» **Your objective**
Output the entries below exactly, from the first line to the line holding "to [436, 374]", both included.

[Opening Source data section]

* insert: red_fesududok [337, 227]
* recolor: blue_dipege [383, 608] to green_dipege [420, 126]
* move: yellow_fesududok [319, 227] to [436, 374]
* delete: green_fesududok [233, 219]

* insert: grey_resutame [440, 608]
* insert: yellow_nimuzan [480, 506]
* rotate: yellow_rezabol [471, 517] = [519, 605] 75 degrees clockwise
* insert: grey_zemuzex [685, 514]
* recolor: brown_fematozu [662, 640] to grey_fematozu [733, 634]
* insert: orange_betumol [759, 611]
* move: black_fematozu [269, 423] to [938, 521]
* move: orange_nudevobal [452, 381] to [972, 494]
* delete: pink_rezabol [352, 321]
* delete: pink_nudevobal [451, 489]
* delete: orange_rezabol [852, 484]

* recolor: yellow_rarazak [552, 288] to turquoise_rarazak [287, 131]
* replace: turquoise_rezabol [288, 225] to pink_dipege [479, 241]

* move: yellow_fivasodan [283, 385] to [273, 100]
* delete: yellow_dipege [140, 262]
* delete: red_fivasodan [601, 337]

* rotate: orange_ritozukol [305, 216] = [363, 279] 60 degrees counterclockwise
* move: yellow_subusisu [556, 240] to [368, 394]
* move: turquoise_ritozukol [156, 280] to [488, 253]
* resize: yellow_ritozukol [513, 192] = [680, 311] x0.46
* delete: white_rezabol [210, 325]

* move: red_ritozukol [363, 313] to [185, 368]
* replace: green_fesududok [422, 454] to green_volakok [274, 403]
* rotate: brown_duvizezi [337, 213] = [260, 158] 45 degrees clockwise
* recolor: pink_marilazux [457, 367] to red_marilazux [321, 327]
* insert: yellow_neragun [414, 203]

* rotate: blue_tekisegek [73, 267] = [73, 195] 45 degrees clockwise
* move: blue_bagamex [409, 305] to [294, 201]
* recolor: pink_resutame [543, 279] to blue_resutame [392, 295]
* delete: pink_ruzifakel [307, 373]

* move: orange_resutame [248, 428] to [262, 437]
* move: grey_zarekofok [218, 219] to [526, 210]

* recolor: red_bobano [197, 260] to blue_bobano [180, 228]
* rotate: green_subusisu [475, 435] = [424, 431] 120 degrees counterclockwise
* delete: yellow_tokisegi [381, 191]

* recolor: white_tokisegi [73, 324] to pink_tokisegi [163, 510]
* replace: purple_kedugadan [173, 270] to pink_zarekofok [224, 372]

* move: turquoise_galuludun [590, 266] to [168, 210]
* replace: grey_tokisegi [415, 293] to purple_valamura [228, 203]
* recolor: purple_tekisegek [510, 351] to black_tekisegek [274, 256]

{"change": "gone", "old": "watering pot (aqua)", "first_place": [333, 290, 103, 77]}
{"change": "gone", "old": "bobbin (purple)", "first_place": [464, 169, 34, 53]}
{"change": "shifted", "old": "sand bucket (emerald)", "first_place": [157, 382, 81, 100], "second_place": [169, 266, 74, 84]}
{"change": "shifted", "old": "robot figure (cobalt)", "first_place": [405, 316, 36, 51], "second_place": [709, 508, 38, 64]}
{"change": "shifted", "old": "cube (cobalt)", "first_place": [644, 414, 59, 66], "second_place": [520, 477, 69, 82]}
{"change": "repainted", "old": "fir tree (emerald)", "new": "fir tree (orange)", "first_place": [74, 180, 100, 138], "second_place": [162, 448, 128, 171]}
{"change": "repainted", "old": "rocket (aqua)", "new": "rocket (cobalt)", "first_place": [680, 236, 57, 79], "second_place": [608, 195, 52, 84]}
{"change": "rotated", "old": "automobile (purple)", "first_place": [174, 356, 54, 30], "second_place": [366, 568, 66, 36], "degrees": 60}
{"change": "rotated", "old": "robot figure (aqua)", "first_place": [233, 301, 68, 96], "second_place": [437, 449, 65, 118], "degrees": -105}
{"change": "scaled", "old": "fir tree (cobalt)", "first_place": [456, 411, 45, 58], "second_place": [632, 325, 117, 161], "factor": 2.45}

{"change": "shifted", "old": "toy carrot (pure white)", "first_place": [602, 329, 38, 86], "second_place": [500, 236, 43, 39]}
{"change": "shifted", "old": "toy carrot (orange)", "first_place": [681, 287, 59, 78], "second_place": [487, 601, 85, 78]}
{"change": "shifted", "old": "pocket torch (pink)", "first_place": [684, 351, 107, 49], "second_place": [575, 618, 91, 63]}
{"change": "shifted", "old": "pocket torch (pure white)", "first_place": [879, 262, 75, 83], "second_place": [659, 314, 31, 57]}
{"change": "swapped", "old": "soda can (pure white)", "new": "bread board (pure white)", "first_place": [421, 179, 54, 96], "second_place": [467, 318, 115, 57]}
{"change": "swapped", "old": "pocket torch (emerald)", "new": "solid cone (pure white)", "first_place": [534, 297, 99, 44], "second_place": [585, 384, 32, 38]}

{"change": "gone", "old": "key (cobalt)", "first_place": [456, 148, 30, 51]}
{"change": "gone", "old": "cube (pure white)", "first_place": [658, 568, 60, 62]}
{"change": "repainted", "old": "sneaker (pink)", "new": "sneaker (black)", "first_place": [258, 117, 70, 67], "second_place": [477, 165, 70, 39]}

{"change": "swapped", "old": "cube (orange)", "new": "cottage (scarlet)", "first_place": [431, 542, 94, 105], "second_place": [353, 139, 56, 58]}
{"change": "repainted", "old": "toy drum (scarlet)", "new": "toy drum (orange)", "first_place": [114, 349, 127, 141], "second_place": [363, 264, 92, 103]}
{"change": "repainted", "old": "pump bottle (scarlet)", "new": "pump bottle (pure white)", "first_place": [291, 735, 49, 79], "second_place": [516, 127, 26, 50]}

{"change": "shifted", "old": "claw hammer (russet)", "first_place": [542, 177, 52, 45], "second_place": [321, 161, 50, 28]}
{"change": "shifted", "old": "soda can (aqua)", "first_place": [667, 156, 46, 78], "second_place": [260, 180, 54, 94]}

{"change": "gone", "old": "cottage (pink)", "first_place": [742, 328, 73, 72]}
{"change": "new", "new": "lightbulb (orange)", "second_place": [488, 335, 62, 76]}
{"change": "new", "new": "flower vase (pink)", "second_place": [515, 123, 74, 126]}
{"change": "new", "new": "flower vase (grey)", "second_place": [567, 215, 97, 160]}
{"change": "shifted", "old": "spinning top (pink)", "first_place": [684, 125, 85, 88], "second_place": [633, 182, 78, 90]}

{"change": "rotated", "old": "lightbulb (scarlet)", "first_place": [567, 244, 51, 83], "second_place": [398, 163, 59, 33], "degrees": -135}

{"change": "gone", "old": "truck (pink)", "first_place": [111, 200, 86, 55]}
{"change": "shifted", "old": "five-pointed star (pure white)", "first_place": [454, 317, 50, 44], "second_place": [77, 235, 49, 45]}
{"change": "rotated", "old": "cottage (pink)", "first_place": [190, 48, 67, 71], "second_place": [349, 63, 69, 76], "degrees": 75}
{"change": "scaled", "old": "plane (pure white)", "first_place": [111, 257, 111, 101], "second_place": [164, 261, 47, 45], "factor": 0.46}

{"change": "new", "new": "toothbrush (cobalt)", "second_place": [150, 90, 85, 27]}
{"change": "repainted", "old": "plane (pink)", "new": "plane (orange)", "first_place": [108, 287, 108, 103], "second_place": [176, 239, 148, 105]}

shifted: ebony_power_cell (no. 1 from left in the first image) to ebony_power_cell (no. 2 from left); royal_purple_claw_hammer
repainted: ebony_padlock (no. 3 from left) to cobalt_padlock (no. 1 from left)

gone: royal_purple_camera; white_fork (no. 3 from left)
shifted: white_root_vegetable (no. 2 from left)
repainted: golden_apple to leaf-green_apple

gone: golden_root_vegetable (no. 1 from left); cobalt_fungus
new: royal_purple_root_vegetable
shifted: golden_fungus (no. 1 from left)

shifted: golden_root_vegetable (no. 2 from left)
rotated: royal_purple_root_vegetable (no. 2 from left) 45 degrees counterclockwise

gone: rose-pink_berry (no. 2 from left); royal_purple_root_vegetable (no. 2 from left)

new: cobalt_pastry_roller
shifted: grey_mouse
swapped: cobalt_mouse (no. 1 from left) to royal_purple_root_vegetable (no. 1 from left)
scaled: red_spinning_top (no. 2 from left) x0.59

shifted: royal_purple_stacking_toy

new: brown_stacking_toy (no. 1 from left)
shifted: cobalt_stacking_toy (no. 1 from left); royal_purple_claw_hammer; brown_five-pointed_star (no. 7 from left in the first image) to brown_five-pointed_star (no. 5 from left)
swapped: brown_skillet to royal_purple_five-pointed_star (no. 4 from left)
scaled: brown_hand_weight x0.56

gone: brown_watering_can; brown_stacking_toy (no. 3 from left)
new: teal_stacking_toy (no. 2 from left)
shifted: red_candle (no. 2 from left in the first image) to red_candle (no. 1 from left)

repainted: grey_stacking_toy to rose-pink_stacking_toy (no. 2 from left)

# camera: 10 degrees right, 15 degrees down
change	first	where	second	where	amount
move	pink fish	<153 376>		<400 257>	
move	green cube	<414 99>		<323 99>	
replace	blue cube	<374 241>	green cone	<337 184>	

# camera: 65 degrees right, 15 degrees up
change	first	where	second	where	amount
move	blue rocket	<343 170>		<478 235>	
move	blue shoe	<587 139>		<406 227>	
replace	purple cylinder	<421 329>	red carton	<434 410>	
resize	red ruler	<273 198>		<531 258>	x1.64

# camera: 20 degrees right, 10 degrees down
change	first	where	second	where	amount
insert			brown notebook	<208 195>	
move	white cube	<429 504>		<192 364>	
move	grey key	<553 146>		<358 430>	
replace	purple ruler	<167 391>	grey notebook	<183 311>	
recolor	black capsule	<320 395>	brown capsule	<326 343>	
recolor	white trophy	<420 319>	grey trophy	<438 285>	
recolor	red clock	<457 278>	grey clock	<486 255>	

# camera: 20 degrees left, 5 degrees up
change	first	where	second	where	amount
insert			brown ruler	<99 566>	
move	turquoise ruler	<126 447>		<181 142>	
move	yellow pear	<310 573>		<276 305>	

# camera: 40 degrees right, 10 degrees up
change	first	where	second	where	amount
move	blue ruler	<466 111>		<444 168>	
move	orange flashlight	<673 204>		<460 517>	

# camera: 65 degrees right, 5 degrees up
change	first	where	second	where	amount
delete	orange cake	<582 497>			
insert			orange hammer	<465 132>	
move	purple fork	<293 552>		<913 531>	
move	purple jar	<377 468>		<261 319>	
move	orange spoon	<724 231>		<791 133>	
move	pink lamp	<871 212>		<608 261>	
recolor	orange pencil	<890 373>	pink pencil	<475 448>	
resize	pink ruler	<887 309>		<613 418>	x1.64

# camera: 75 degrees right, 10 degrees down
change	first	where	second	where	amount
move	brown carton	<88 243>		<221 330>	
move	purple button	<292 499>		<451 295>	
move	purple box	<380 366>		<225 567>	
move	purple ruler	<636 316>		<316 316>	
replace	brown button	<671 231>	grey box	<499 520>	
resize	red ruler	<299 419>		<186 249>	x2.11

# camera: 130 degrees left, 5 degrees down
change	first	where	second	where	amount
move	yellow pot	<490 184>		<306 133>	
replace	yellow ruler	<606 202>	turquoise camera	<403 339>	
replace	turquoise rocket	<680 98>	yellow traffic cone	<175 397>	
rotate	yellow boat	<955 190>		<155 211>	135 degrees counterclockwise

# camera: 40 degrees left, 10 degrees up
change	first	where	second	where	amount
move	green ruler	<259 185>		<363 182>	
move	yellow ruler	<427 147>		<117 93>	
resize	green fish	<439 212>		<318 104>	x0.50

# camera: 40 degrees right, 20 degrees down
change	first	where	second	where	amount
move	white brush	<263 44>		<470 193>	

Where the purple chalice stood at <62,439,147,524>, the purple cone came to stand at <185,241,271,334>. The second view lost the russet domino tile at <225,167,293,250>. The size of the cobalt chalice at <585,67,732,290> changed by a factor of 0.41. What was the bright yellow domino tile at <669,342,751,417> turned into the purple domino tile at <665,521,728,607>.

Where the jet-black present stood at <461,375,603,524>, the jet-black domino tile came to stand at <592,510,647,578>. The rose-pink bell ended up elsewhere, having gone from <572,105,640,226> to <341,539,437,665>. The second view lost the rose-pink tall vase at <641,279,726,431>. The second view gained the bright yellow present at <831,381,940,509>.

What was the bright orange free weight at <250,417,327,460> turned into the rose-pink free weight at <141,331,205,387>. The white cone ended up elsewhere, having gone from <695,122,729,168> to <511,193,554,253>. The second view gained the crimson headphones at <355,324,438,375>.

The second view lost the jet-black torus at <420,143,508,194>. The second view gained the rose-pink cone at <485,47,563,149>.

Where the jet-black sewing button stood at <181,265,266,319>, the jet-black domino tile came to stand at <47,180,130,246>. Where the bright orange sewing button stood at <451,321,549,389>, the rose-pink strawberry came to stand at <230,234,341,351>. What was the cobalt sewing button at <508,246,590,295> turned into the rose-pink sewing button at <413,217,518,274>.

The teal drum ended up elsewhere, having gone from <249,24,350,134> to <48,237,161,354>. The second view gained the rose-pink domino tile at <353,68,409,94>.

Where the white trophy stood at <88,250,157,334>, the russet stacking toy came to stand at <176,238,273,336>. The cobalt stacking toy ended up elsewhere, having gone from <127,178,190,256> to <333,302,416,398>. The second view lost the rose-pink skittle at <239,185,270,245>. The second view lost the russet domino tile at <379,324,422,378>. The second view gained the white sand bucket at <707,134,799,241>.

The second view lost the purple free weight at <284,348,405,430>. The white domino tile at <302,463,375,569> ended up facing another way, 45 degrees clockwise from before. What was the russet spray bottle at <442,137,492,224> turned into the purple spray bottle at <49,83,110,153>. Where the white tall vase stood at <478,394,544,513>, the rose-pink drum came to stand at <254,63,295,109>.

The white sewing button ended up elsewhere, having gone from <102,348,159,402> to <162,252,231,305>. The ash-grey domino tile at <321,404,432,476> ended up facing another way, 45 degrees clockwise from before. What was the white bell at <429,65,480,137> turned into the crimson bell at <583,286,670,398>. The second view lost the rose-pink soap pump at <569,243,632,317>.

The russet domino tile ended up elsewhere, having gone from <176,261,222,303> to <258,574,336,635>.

[Closing Source data section]

» **Solved exercise**
* insert: red_fesududok [337, 227]
* recolor: blue_dipege [383, 608] to green_dipege [420, 126]
* move: yellow_fesududok [319, 227] to [436, 374]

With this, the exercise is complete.